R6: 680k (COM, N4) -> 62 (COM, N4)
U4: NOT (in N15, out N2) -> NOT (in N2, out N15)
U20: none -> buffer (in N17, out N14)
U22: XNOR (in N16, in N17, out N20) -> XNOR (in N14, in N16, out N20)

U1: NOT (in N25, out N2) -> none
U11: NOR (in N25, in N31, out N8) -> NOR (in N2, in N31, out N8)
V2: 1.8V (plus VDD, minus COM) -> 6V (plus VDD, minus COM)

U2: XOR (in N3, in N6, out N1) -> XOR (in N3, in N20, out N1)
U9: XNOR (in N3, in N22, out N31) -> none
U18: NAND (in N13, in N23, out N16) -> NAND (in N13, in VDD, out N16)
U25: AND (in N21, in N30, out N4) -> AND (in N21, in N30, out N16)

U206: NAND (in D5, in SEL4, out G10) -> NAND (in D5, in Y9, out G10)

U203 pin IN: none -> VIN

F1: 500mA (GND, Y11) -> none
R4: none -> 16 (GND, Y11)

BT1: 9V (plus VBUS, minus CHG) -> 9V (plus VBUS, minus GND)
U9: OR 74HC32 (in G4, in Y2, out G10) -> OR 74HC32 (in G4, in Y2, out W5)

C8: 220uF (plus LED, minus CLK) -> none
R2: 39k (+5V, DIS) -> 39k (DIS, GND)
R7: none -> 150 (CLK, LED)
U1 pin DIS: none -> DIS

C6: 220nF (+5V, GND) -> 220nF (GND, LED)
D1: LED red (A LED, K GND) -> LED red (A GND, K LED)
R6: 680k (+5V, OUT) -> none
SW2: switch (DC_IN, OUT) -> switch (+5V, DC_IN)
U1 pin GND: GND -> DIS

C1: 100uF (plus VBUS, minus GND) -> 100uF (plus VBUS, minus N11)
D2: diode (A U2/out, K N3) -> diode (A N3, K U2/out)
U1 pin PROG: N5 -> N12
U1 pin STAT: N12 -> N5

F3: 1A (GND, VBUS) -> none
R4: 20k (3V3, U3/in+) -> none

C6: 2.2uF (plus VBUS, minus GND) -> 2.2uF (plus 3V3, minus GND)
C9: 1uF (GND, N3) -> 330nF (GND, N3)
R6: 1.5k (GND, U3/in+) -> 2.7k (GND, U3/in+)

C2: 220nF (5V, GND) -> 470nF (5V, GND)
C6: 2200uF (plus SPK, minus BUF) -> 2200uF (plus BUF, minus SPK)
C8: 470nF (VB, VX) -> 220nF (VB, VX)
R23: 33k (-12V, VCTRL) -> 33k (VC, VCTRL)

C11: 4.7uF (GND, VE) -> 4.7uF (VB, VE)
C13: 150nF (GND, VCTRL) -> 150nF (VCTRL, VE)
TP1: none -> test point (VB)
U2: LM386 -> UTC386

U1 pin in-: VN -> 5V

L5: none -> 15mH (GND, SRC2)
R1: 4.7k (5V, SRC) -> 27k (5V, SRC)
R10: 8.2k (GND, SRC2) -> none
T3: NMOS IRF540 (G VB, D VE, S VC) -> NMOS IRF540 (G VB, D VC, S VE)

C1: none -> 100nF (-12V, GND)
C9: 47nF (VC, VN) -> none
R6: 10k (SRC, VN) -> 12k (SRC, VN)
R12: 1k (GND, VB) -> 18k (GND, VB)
★ ★ ★ ★
In the listing above, find the line with "C6: 2.2uF (plus" and the line with "C8: 470nF (VB, VX) -> 220nF (VB, VX)". Output those two lines and every line between them, exactly as written.

C6: 2.2uF (plus VBUS, minus GND) -> 2.2uF (plus 3V3, minus GND)
C9: 1uF (GND, N3) -> 330nF (GND, N3)
R6: 1.5k (GND, U3/in+) -> 2.7k (GND, U3/in+)

C2: 220nF (5V, GND) -> 470nF (5V, GND)
C6: 2200uF (plus SPK, minus BUF) -> 2200uF (plus BUF, minus SPK)
C8: 470nF (VB, VX) -> 220nF (VB, VX)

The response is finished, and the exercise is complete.